I would like every record reproduced exactly, with the pictures left out.

Records from a collection
┄┄┄┄┄┄┄┄┄┄┄┄┄┄┄┄┄┄┄┄
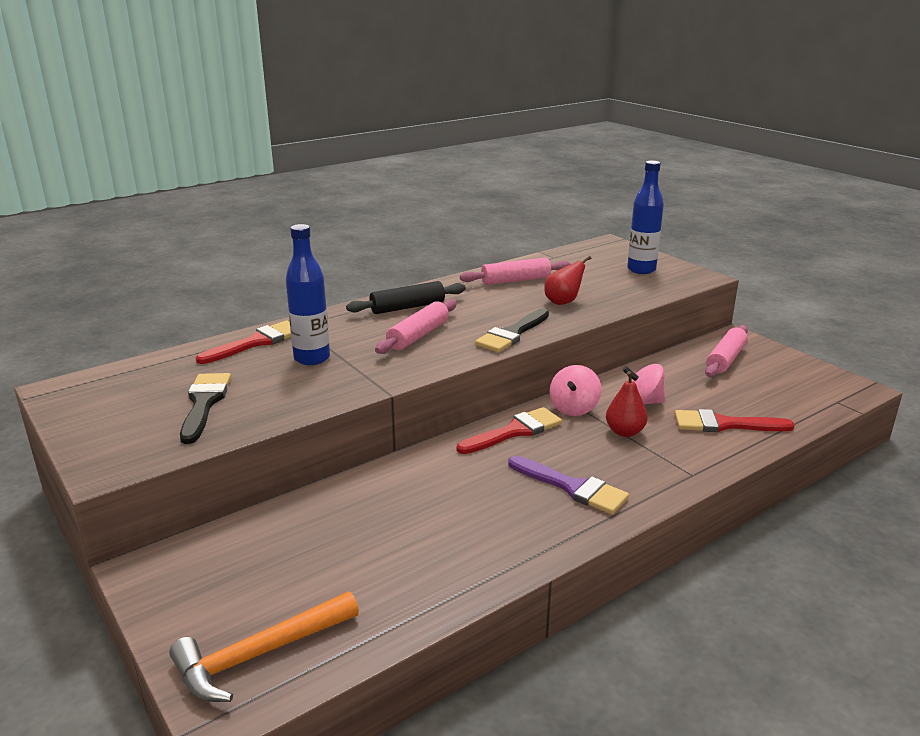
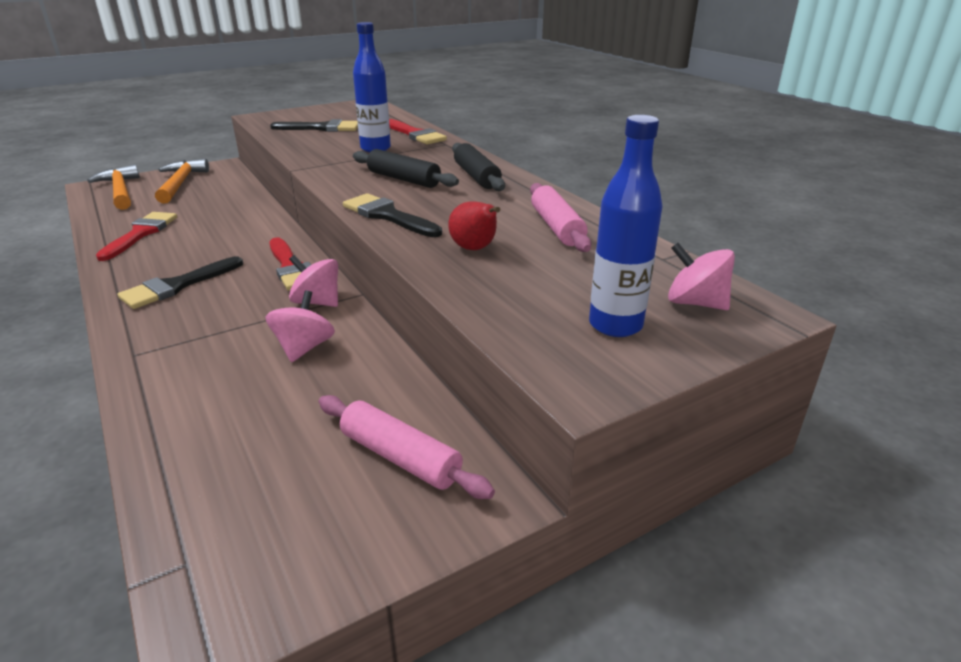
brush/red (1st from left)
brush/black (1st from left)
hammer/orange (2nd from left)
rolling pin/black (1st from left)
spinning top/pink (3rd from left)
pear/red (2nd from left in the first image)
┄┄┄┄┄┄┄┄┄┄┄┄┄┄┄┄┄┄┄┄
• ANSWER FOR THIS EXERCISE:
brush/red (1st from left)
brush/black (1st from left)
hammer/orange (2nd from left)
rolling pin/black (1st from left)
spinning top/pink (3rd from left)
pear/red (2nd from left in the first image)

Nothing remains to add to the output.